**Task item:** Retype verbatim the lines of the listing, from the very first through the line with "pink brick C9:D9".
━━━ Records for this task ━━━
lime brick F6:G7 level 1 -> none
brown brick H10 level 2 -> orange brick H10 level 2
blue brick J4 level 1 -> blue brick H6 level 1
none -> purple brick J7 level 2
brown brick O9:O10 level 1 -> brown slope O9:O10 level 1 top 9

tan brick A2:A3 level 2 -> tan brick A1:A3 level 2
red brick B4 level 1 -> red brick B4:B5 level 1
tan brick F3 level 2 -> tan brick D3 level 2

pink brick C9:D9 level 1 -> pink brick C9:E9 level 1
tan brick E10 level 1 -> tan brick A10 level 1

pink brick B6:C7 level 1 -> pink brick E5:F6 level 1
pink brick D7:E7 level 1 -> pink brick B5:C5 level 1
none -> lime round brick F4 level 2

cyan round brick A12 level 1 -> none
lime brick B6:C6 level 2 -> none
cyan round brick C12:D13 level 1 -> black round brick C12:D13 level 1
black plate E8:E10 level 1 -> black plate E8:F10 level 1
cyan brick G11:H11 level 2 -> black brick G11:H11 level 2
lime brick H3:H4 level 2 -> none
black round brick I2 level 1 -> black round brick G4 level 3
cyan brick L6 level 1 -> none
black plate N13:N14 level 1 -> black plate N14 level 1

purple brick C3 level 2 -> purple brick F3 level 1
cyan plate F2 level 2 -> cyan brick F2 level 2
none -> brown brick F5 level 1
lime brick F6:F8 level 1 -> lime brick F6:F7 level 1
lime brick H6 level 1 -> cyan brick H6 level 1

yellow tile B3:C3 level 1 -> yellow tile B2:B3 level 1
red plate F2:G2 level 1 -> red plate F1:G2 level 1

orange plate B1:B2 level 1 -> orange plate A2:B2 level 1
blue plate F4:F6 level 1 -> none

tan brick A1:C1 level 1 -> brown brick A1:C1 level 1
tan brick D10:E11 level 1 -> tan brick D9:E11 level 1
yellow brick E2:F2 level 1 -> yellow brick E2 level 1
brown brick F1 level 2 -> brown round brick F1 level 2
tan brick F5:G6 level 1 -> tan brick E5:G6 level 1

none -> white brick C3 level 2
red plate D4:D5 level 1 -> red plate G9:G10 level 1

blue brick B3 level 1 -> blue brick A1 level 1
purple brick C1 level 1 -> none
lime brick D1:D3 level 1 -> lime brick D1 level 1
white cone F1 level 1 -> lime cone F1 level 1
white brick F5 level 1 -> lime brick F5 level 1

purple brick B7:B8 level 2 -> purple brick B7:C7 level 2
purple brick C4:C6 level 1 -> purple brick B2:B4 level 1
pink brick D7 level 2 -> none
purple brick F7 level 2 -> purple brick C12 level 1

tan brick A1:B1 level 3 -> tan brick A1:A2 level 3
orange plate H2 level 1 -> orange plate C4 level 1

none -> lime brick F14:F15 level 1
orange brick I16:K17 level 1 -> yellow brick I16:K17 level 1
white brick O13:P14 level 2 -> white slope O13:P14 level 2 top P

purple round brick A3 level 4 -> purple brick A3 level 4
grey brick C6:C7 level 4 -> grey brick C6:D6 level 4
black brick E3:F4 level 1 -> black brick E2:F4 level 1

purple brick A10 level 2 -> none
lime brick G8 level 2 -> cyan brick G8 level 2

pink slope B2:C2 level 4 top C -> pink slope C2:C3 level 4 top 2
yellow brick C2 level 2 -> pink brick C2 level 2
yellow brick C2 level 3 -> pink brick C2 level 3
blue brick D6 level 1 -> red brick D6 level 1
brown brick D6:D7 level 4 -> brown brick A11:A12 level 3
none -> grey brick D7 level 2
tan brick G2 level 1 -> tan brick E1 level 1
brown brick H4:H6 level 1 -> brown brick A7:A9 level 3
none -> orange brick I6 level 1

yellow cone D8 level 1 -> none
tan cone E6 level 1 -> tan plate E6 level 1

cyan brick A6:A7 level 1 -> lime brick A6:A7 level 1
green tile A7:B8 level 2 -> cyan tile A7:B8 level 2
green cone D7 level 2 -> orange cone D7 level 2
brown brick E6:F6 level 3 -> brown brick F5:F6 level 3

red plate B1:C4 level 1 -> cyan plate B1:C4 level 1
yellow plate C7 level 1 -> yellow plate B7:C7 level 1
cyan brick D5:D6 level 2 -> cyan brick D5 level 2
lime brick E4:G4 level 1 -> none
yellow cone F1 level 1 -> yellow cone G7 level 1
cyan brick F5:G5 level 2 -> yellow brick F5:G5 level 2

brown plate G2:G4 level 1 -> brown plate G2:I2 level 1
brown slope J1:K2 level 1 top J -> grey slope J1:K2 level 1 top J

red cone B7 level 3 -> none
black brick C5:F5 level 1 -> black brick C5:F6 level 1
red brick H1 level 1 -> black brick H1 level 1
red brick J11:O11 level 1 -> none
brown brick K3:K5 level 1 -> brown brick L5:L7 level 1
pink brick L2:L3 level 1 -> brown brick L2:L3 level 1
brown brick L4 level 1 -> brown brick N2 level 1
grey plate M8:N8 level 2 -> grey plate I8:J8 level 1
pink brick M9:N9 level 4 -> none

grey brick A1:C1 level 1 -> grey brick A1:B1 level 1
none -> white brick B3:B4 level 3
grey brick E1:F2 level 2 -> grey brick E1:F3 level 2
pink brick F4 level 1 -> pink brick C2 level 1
━━━
**Output:**
lime brick F6:G7 level 1 -> none
brown brick H10 level 2 -> orange brick H10 level 2
blue brick J4 level 1 -> blue brick H6 level 1
none -> purple brick J7 level 2
brown brick O9:O10 level 1 -> brown slope O9:O10 level 1 top 9

tan brick A2:A3 level 2 -> tan brick A1:A3 level 2
red brick B4 level 1 -> red brick B4:B5 level 1
tan brick F3 level 2 -> tan brick D3 level 2

pink brick C9:D9 level 1 -> pink brick C9:E9 level 1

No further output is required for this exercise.